◆ Assignment:
Your answer must consist of the records exactly as given, with no pictures included.

***** Raw data *****

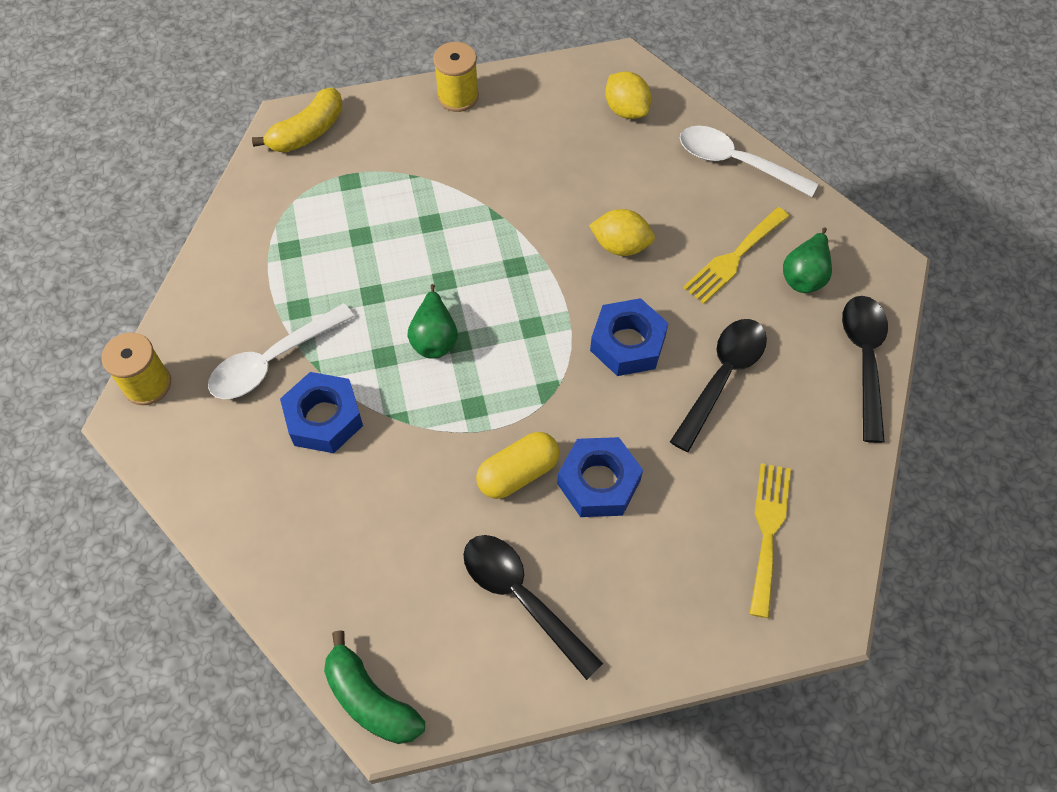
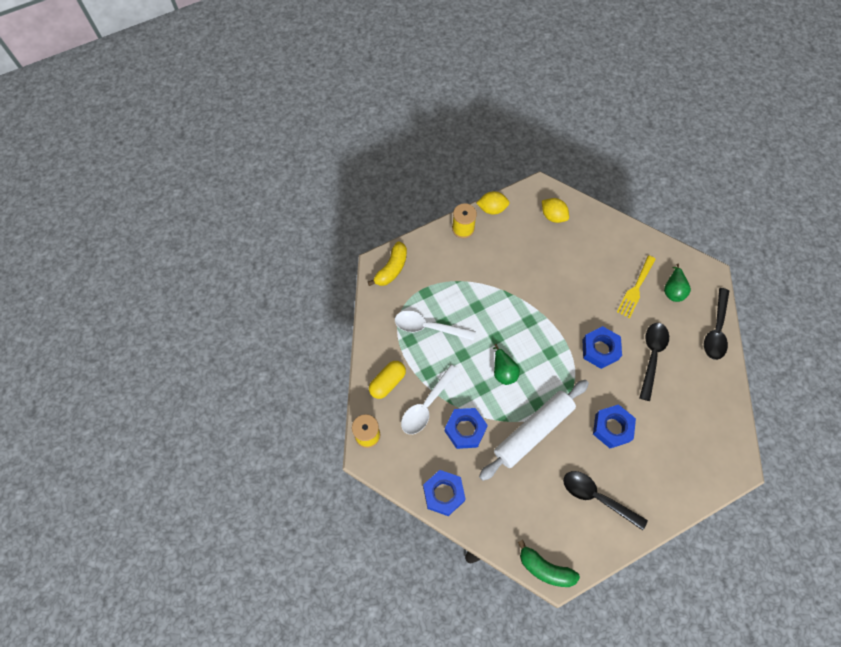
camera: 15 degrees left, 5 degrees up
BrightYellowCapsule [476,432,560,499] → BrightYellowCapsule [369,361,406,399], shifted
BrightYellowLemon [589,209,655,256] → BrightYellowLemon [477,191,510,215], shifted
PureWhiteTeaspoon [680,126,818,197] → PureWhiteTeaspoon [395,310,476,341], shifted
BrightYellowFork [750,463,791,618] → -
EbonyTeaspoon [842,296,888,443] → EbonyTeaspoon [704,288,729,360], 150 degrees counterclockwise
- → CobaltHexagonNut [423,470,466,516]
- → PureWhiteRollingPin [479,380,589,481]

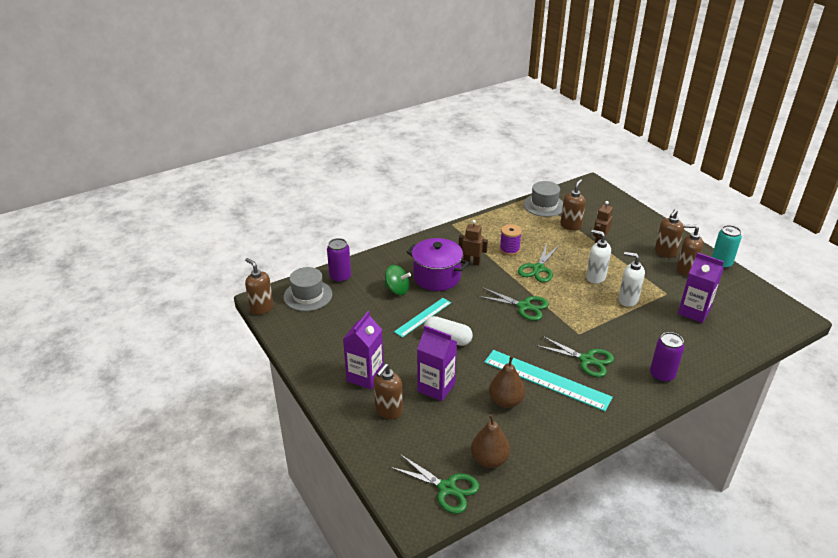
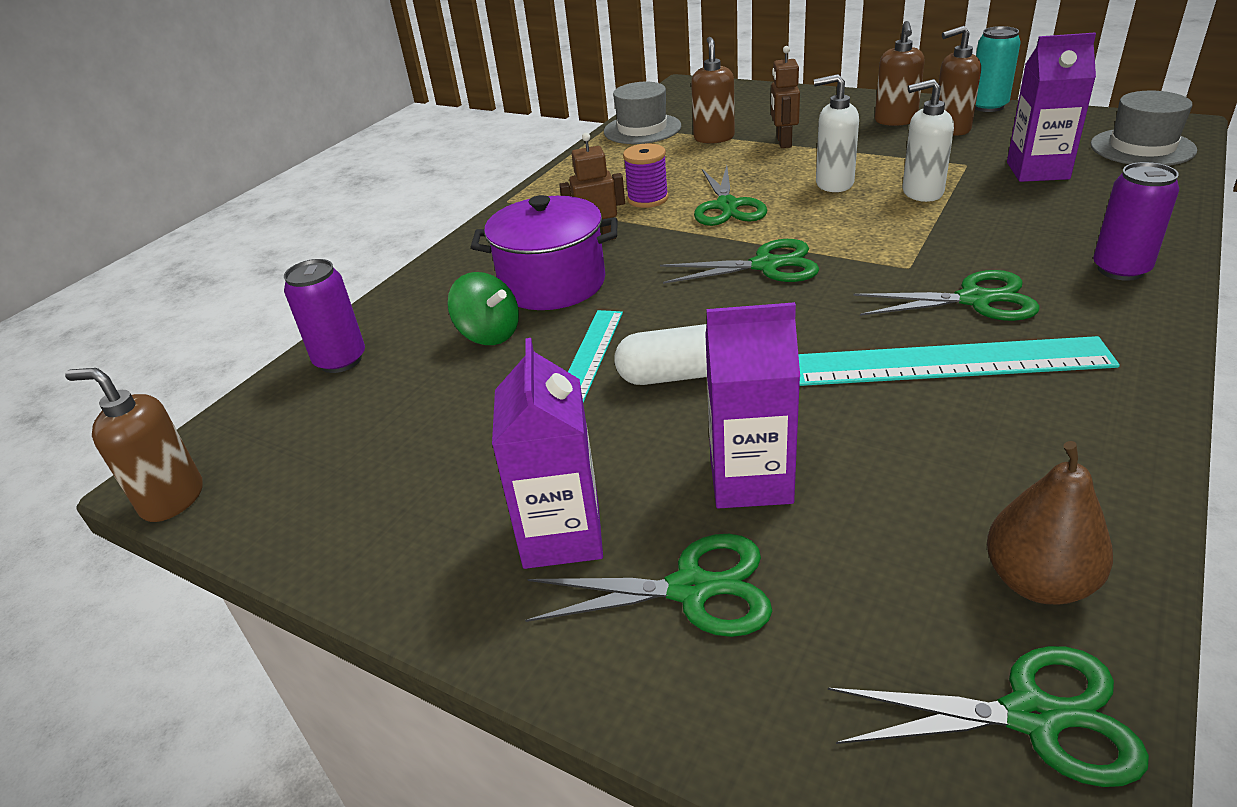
camera: 25 degrees left, 0 degrees up
GrayTallHat [284,267,332,311] → GrayTallHat [1091,91,1197,166], shifted
RussetPumpBottle [374,364,403,419] → EmeraldShears [525,534,772,637]
EmeraldSpinningTop [384,265,411,295] → EmeraldSpinningTop [447,272,519,345], 45 degrees clockwise
RussetPearFruit [489,356,525,408] → -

*****

◆ Answer for the task:
camera: 15 degrees left, 5 degrees up
BrightYellowCapsule [476,432,560,499] → BrightYellowCapsule [369,361,406,399], shifted
BrightYellowLemon [589,209,655,256] → BrightYellowLemon [477,191,510,215], shifted
PureWhiteTeaspoon [680,126,818,197] → PureWhiteTeaspoon [395,310,476,341], shifted
BrightYellowFork [750,463,791,618] → -
EbonyTeaspoon [842,296,888,443] → EbonyTeaspoon [704,288,729,360], 150 degrees counterclockwise
- → CobaltHexagonNut [423,470,466,516]
- → PureWhiteRollingPin [479,380,589,481]

camera: 25 degrees left, 0 degrees up
GrayTallHat [284,267,332,311] → GrayTallHat [1091,91,1197,166], shifted
RussetPumpBottle [374,364,403,419] → EmeraldShears [525,534,772,637]
EmeraldSpinningTop [384,265,411,295] → EmeraldSpinningTop [447,272,519,345], 45 degrees clockwise
RussetPearFruit [489,356,525,408] → -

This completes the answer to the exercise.